Task directions
Within the material below, locate the line with "white fish: 4 -> 3" and the line with "pink strawberry: 10 -> 11", then return those two lines and all lines between them, exactly as written.

Listed records
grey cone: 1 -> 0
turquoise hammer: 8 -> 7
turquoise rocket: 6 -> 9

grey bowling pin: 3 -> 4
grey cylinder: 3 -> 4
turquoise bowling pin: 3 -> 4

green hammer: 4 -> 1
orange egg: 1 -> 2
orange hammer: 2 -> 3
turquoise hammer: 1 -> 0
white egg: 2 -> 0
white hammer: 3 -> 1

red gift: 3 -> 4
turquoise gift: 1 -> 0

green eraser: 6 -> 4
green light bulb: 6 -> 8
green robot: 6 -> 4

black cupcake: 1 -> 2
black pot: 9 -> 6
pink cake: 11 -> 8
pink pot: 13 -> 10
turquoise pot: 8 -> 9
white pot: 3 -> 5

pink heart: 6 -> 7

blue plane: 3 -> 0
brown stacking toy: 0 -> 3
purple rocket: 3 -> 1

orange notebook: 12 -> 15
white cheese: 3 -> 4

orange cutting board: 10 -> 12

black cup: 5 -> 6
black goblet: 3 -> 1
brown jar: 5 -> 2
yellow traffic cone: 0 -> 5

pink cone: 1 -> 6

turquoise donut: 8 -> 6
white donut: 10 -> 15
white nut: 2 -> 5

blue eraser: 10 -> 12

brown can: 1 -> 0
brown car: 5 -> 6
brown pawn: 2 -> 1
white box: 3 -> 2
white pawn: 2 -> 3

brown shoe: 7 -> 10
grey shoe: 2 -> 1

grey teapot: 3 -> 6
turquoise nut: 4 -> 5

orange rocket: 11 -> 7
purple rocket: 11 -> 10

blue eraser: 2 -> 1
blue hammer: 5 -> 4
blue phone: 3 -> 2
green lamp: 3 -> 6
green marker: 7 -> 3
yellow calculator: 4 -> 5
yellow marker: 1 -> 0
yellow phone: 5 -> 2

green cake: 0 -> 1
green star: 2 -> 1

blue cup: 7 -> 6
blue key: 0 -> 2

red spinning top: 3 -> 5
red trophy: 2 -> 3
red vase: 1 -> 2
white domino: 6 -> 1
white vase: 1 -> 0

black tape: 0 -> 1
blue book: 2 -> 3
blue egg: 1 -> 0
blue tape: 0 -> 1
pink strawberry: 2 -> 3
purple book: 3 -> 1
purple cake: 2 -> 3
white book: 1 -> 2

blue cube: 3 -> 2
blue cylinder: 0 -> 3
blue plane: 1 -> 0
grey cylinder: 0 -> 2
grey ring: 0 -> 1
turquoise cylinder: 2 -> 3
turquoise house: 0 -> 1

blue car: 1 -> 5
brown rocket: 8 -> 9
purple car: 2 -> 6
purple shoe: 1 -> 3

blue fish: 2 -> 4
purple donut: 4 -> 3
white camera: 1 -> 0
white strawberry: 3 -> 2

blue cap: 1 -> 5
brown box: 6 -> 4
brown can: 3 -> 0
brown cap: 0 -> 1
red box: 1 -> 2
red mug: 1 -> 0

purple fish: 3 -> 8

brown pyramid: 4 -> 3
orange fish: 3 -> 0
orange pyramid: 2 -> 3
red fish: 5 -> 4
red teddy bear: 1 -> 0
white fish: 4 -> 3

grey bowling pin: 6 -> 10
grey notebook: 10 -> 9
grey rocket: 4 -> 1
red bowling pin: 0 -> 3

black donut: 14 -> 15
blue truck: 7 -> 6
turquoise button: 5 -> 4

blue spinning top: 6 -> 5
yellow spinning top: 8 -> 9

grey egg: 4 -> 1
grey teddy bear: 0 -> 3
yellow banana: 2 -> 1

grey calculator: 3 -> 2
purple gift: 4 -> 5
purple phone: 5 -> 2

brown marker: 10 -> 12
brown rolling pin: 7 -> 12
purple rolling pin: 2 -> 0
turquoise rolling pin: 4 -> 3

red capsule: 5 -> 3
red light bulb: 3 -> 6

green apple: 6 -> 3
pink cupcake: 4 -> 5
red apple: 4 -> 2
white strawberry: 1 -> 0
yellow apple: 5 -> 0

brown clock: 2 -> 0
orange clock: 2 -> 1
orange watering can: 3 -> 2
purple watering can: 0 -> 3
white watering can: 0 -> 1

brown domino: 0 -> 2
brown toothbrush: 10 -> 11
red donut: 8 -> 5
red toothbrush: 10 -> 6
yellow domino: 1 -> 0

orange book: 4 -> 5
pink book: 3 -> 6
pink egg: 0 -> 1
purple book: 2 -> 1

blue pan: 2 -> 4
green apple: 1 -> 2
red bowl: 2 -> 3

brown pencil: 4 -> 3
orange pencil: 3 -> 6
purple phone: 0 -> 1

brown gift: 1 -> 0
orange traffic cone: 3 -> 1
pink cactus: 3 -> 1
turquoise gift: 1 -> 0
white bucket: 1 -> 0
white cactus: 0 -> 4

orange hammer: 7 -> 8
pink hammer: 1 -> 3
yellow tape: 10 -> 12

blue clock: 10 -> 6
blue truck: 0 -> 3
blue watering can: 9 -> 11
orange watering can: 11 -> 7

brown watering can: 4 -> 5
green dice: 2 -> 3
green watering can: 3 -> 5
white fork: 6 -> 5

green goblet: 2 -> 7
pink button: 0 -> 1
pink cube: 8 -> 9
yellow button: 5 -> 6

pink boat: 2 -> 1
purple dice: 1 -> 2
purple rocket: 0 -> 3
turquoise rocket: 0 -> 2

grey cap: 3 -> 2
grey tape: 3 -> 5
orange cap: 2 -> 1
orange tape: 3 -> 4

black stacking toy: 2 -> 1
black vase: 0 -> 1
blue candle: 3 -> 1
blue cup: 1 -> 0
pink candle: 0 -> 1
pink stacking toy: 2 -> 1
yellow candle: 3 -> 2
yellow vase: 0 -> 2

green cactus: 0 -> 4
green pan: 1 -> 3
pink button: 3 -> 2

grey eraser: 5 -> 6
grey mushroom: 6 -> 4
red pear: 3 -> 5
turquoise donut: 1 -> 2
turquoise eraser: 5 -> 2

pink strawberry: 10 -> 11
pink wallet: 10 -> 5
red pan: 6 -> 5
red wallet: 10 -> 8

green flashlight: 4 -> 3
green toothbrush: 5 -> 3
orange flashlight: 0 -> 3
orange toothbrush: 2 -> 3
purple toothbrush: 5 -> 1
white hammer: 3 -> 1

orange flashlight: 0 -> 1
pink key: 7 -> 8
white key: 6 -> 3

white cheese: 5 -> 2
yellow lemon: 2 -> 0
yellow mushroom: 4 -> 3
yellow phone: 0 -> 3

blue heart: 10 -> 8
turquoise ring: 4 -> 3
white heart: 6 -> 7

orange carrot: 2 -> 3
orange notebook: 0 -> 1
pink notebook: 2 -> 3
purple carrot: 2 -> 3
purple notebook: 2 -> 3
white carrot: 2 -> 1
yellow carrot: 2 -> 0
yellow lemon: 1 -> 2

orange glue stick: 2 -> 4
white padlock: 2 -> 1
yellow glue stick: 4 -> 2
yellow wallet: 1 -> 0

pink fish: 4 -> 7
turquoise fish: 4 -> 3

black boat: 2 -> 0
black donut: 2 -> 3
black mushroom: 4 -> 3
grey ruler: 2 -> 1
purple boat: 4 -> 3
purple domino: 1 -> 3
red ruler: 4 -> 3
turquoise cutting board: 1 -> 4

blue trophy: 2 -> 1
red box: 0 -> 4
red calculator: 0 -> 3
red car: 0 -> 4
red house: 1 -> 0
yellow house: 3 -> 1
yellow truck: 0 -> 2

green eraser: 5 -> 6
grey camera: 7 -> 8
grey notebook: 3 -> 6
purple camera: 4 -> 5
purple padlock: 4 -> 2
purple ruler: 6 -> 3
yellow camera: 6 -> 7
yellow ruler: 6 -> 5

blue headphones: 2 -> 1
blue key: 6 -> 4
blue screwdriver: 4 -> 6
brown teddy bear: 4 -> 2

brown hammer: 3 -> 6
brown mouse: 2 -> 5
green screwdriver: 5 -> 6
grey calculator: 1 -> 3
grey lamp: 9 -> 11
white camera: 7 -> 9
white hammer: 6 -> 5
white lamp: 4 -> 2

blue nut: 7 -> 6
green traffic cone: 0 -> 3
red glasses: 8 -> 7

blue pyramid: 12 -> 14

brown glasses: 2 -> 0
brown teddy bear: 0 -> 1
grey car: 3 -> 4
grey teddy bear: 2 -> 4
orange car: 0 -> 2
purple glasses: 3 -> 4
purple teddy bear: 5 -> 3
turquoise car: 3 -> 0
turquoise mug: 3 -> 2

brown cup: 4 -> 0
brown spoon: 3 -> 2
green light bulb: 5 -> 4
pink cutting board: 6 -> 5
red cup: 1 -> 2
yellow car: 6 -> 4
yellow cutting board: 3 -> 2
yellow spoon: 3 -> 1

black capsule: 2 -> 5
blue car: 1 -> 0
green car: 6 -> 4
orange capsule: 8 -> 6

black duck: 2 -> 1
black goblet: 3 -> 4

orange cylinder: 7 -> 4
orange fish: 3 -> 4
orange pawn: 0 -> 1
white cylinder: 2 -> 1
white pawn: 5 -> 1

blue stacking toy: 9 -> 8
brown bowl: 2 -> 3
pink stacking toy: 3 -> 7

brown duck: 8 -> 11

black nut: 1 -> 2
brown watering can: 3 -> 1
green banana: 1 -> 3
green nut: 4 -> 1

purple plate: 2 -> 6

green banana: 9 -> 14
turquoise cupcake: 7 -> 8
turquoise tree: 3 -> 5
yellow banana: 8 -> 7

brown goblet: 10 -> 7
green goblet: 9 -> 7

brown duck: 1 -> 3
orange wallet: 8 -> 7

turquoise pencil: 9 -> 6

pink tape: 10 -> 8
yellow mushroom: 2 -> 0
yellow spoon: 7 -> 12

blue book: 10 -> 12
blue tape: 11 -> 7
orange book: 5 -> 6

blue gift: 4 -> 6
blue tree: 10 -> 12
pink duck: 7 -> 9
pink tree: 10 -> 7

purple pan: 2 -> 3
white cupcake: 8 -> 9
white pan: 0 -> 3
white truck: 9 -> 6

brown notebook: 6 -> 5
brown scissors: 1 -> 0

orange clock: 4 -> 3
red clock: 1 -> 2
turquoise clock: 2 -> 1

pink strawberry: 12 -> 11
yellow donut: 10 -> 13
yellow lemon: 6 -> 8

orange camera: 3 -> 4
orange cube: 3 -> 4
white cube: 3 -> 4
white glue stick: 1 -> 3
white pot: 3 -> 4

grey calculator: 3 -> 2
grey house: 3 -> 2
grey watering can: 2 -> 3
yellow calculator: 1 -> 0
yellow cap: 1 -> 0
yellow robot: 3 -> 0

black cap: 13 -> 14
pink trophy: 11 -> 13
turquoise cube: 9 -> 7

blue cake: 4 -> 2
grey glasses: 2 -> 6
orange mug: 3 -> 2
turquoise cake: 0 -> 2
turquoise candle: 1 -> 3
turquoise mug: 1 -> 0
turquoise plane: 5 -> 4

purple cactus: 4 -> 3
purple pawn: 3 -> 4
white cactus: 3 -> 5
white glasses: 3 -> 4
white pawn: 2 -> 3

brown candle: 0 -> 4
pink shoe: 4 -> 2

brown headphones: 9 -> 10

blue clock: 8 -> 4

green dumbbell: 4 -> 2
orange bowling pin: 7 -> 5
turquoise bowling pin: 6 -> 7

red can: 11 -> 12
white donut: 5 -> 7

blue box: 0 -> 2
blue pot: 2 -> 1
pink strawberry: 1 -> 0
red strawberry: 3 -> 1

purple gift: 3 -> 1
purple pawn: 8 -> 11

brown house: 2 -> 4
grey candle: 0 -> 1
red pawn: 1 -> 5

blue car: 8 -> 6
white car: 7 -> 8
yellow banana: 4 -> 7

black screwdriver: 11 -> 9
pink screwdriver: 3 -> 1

Written solution
white fish: 4 -> 3

grey bowling pin: 6 -> 10
grey notebook: 10 -> 9
grey rocket: 4 -> 1
red bowling pin: 0 -> 3

black donut: 14 -> 15
blue truck: 7 -> 6
turquoise button: 5 -> 4

blue spinning top: 6 -> 5
yellow spinning top: 8 -> 9

grey egg: 4 -> 1
grey teddy bear: 0 -> 3
yellow banana: 2 -> 1

grey calculator: 3 -> 2
purple gift: 4 -> 5
purple phone: 5 -> 2

brown marker: 10 -> 12
brown rolling pin: 7 -> 12
purple rolling pin: 2 -> 0
turquoise rolling pin: 4 -> 3

red capsule: 5 -> 3
red light bulb: 3 -> 6

green apple: 6 -> 3
pink cupcake: 4 -> 5
red apple: 4 -> 2
white strawberry: 1 -> 0
yellow apple: 5 -> 0

brown clock: 2 -> 0
orange clock: 2 -> 1
orange watering can: 3 -> 2
purple watering can: 0 -> 3
white watering can: 0 -> 1

brown domino: 0 -> 2
brown toothbrush: 10 -> 11
red donut: 8 -> 5
red toothbrush: 10 -> 6
yellow domino: 1 -> 0

orange book: 4 -> 5
pink book: 3 -> 6
pink egg: 0 -> 1
purple book: 2 -> 1

blue pan: 2 -> 4
green apple: 1 -> 2
red bowl: 2 -> 3

brown pencil: 4 -> 3
orange pencil: 3 -> 6
purple phone: 0 -> 1

brown gift: 1 -> 0
orange traffic cone: 3 -> 1
pink cactus: 3 -> 1
turquoise gift: 1 -> 0
white bucket: 1 -> 0
white cactus: 0 -> 4

orange hammer: 7 -> 8
pink hammer: 1 -> 3
yellow tape: 10 -> 12

blue clock: 10 -> 6
blue truck: 0 -> 3
blue watering can: 9 -> 11
orange watering can: 11 -> 7

brown watering can: 4 -> 5
green dice: 2 -> 3
green watering can: 3 -> 5
white fork: 6 -> 5

green goblet: 2 -> 7
pink button: 0 -> 1
pink cube: 8 -> 9
yellow button: 5 -> 6

pink boat: 2 -> 1
purple dice: 1 -> 2
purple rocket: 0 -> 3
turquoise rocket: 0 -> 2

grey cap: 3 -> 2
grey tape: 3 -> 5
orange cap: 2 -> 1
orange tape: 3 -> 4

black stacking toy: 2 -> 1
black vase: 0 -> 1
blue candle: 3 -> 1
blue cup: 1 -> 0
pink candle: 0 -> 1
pink stacking toy: 2 -> 1
yellow candle: 3 -> 2
yellow vase: 0 -> 2

green cactus: 0 -> 4
green pan: 1 -> 3
pink button: 3 -> 2

grey eraser: 5 -> 6
grey mushroom: 6 -> 4
red pear: 3 -> 5
turquoise donut: 1 -> 2
turquoise eraser: 5 -> 2

pink strawberry: 10 -> 11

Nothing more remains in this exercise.